(Exercise aim):
The entries must be repeated verbatim, and their images left out.

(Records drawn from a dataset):
+===+

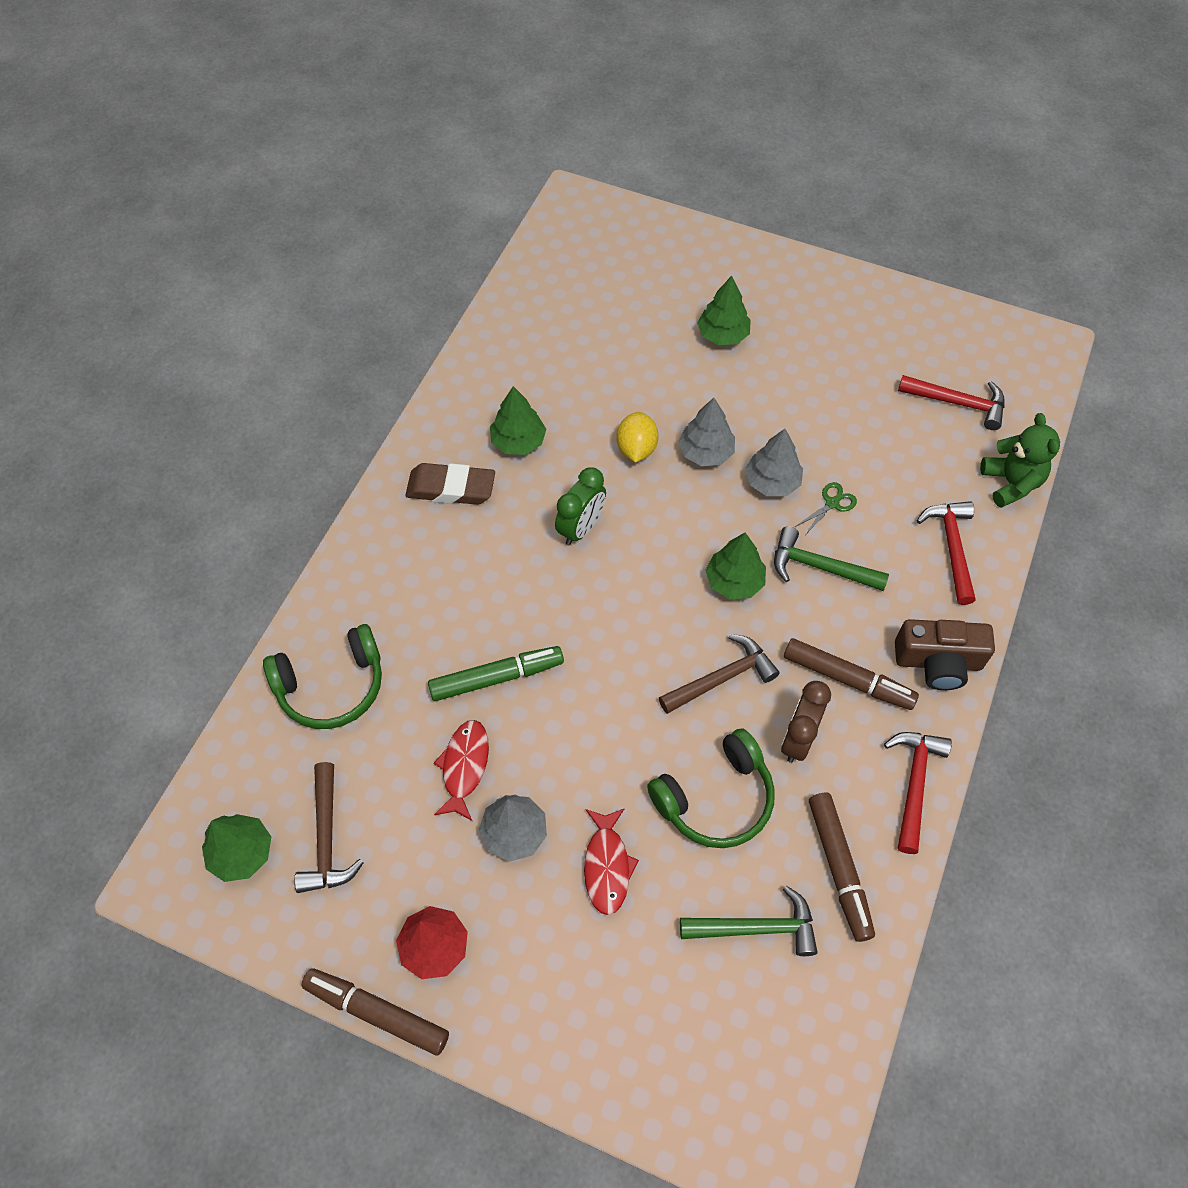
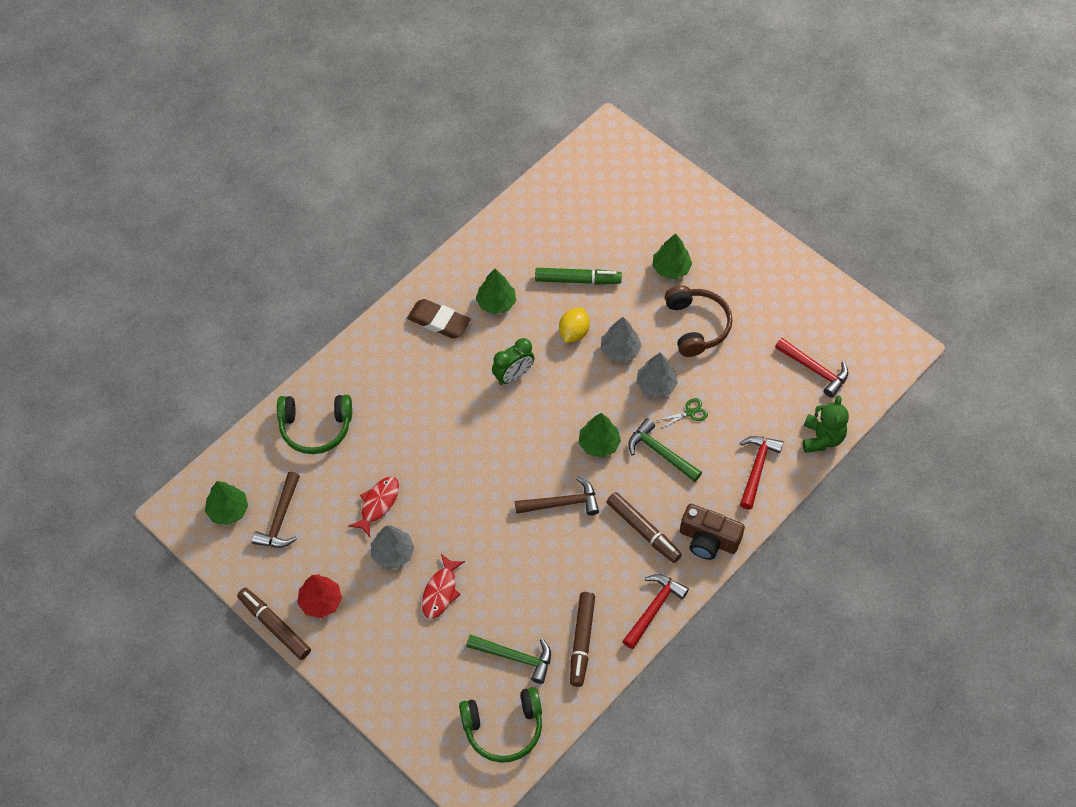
camera: 20 degrees right, 0 degrees up
green marker [428,646,564,701] -> green marker moved to [535,268,622,285]
green headphones [647,728,775,848] -> green headphones moved to [459,687,542,763]
brown clock [781,681,831,763] -> none
none -> brown headphones [665,285,732,357]

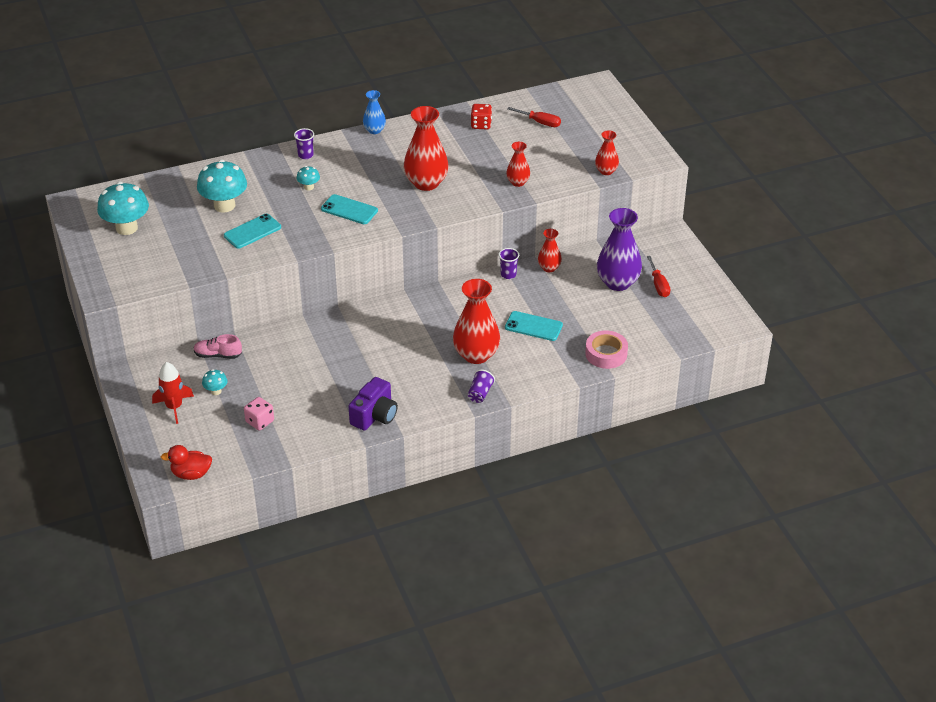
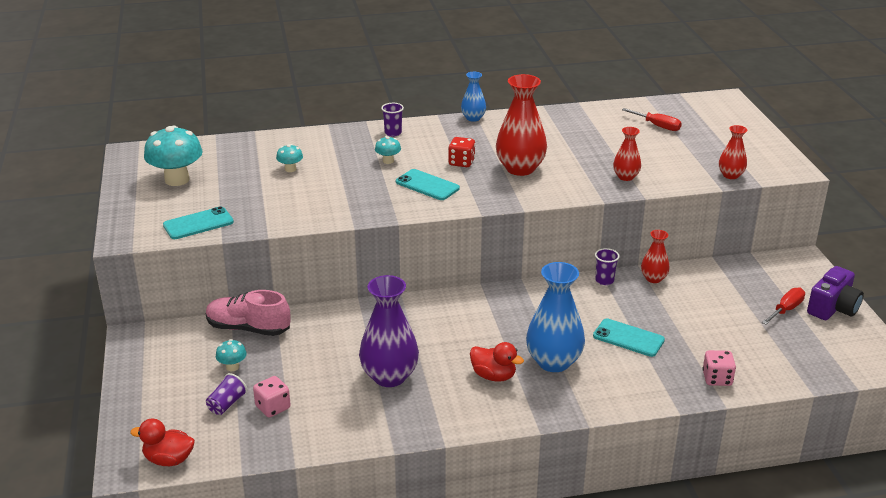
camera: 10 degrees right, 10 degrees down
red rocket [152,362,194,424] -> none
pink shoe [194,334,242,359] -> pink shoe [206,290,290,336], size x1.54
turquoise mushroom [197,160,247,212] -> turquoise mushroom [276,144,303,172], size x0.48
turquoise phone [224,214,281,249] -> turquoise phone moved to [163,206,234,239]
purple camera [348,377,398,431] -> purple camera moved to [807,266,864,320]
red vase [453,279,500,364] -> blue vase [526,262,585,372]
purple cup [468,369,495,403] -> purple cup moved to [206,373,247,415]
red dice [471,104,492,129] -> red dice moved to [448,137,475,167]
pink tape [585,331,628,369] -> pink dice [702,350,736,386]
purple vase [597,208,642,291] -> purple vase moved to [359,275,419,387]
red screwdriver [647,256,670,297] -> red screwdriver turned 135 degrees counterclockwise [762,287,805,325]
none -> red duck [470,342,524,382]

+===+

(Finished exercise):
camera: 20 degrees right, 0 degrees up
green marker [428,646,564,701] -> green marker moved to [535,268,622,285]
green headphones [647,728,775,848] -> green headphones moved to [459,687,542,763]
brown clock [781,681,831,763] -> none
none -> brown headphones [665,285,732,357]

camera: 10 degrees right, 10 degrees down
red rocket [152,362,194,424] -> none
pink shoe [194,334,242,359] -> pink shoe [206,290,290,336], size x1.54
turquoise mushroom [197,160,247,212] -> turquoise mushroom [276,144,303,172], size x0.48
turquoise phone [224,214,281,249] -> turquoise phone moved to [163,206,234,239]
purple camera [348,377,398,431] -> purple camera moved to [807,266,864,320]
red vase [453,279,500,364] -> blue vase [526,262,585,372]
purple cup [468,369,495,403] -> purple cup moved to [206,373,247,415]
red dice [471,104,492,129] -> red dice moved to [448,137,475,167]
pink tape [585,331,628,369] -> pink dice [702,350,736,386]
purple vase [597,208,642,291] -> purple vase moved to [359,275,419,387]
red screwdriver [647,256,670,297] -> red screwdriver turned 135 degrees counterclockwise [762,287,805,325]
none -> red duck [470,342,524,382]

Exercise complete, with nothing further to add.